WHAT YOU NEED TO DO –
Begin at the line containing "old: white_ruler" in the entries below and end at the line containing "new: brown_notebook"; transcribe that range exactly and nothing outside it.

------------------------------

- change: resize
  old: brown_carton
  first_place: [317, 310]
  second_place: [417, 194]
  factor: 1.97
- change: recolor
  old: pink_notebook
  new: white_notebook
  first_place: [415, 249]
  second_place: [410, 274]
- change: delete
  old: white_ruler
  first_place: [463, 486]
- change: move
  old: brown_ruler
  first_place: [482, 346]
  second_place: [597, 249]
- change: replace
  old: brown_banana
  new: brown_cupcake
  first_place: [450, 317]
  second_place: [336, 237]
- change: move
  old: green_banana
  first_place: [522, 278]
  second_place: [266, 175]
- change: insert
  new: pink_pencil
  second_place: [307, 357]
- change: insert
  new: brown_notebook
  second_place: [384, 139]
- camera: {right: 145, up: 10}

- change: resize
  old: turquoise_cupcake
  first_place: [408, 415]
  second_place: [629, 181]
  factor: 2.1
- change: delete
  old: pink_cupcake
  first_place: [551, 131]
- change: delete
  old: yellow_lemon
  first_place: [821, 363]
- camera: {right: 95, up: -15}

------------------------------

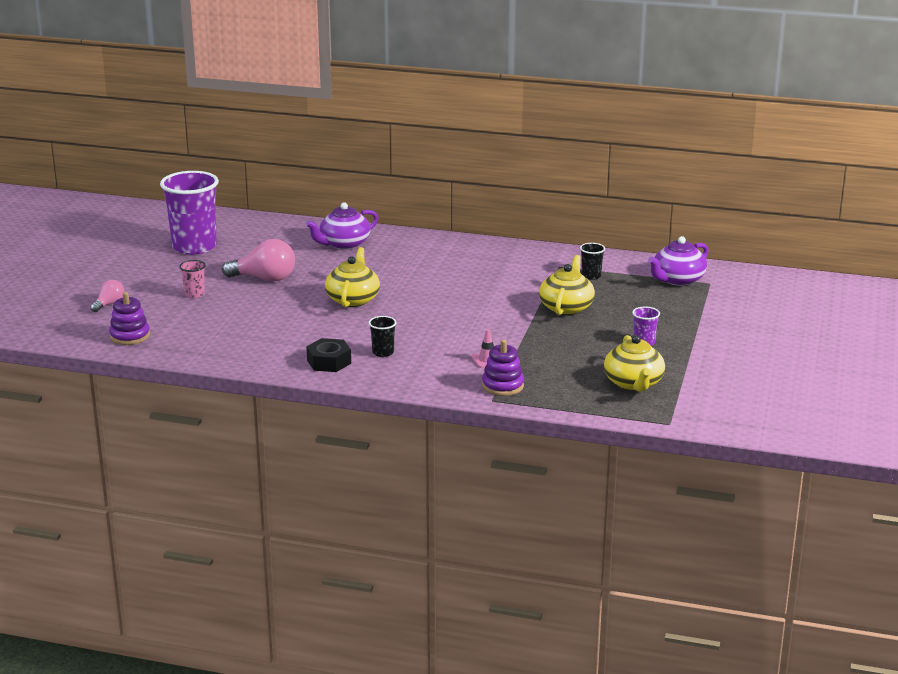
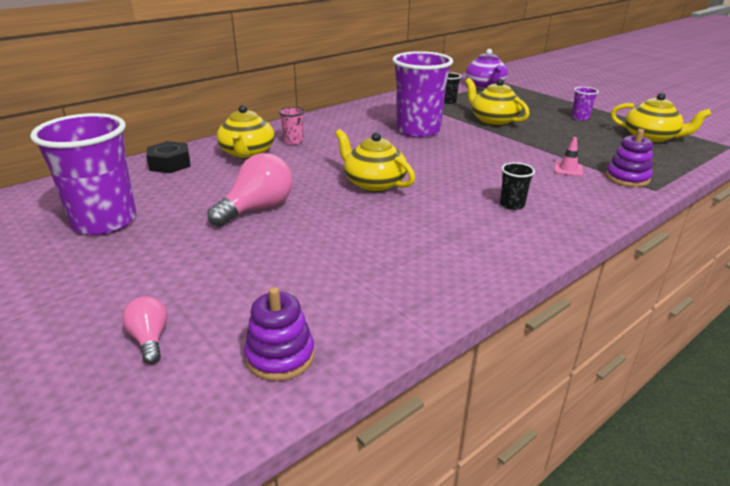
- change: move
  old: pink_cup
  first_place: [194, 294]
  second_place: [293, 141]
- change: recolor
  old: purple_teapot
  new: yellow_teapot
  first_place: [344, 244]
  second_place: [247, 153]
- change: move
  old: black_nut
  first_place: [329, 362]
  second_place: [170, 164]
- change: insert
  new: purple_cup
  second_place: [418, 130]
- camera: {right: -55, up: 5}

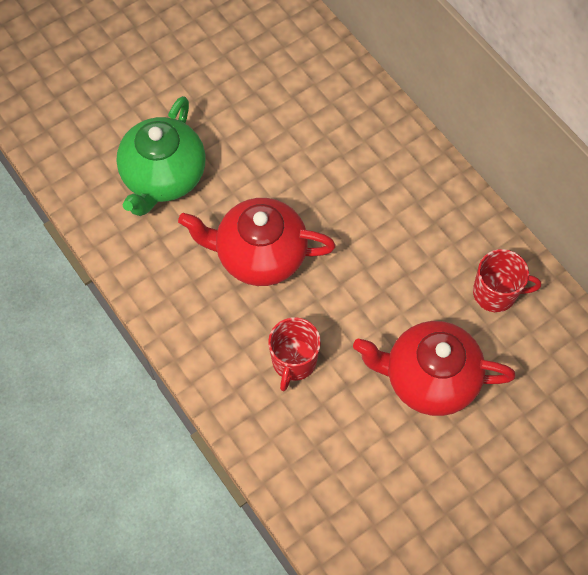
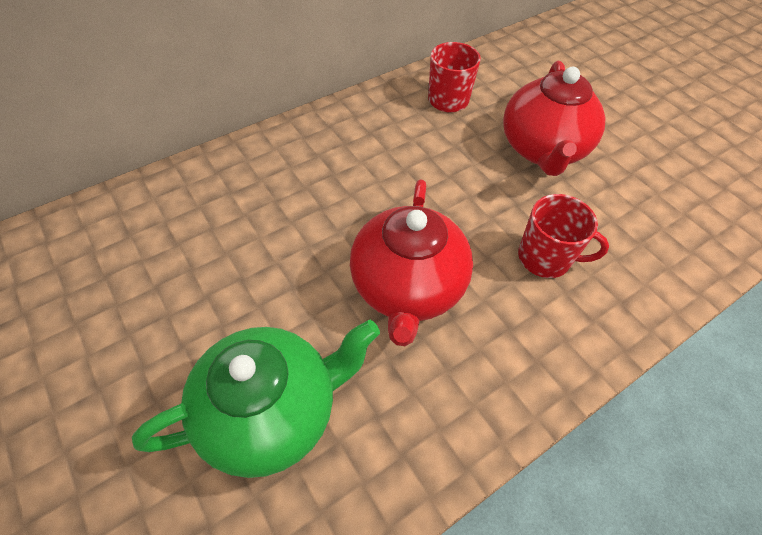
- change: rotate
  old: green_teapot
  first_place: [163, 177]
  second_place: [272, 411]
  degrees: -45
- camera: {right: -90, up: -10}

------------------------------

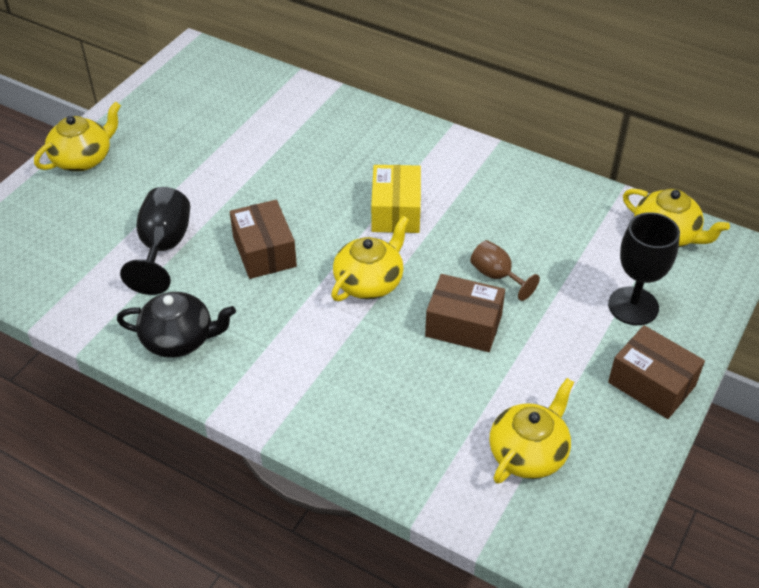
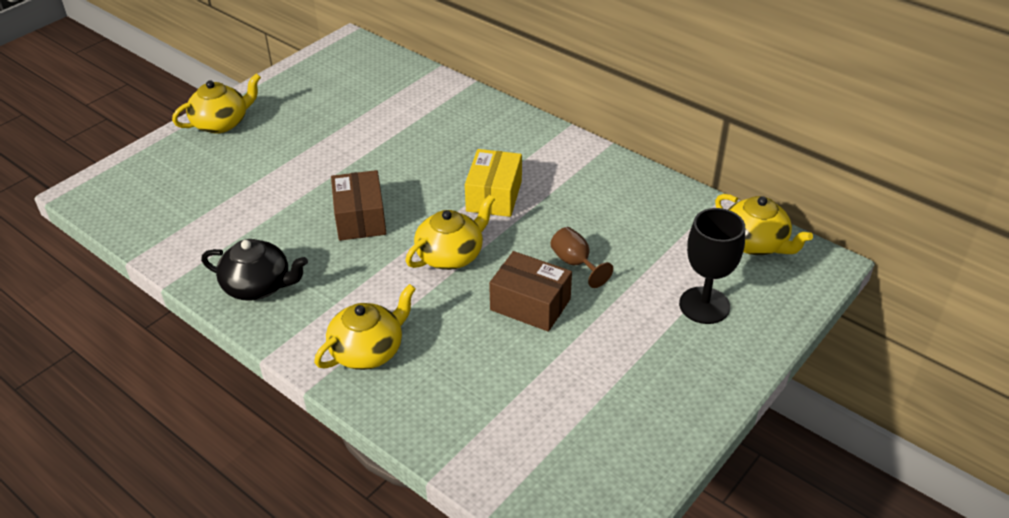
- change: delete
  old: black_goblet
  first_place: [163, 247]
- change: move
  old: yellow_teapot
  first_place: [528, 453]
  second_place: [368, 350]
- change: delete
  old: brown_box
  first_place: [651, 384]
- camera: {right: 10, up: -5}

------------------------------

ANSWER TO THIS PROBLEM –
  old: white_ruler
  first_place: [463, 486]
- change: move
  old: brown_ruler
  first_place: [482, 346]
  second_place: [597, 249]
- change: replace
  old: brown_banana
  new: brown_cupcake
  first_place: [450, 317]
  second_place: [336, 237]
- change: move
  old: green_banana
  first_place: [522, 278]
  second_place: [266, 175]
- change: insert
  new: pink_pencil
  second_place: [307, 357]
- change: insert
  new: brown_notebook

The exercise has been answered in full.